Brief: Copy, word for word, the lines of the entries below between the one with "(254, 523) = (291, 664): turquoise" and the one with "(524, 454) = (476, 454): blue", inclusive, and leave out everything else.

Data for this task:
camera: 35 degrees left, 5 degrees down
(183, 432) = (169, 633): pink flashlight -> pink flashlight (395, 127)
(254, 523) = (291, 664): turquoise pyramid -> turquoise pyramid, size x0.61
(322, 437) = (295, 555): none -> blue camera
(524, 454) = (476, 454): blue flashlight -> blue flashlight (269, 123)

==

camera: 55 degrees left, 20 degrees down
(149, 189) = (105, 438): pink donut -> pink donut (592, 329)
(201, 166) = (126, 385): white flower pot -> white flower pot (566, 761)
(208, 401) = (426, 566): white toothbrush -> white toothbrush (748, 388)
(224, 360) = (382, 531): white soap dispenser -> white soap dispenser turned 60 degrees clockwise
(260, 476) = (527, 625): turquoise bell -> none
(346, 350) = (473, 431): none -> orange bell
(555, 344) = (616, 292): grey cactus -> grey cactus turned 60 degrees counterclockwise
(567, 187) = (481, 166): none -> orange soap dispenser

Completed task:
(254, 523) = (291, 664): turquoise pyramid -> turquoise pyramid, size x0.61
(322, 437) = (295, 555): none -> blue camera
(524, 454) = (476, 454): blue flashlight -> blue flashlight (269, 123)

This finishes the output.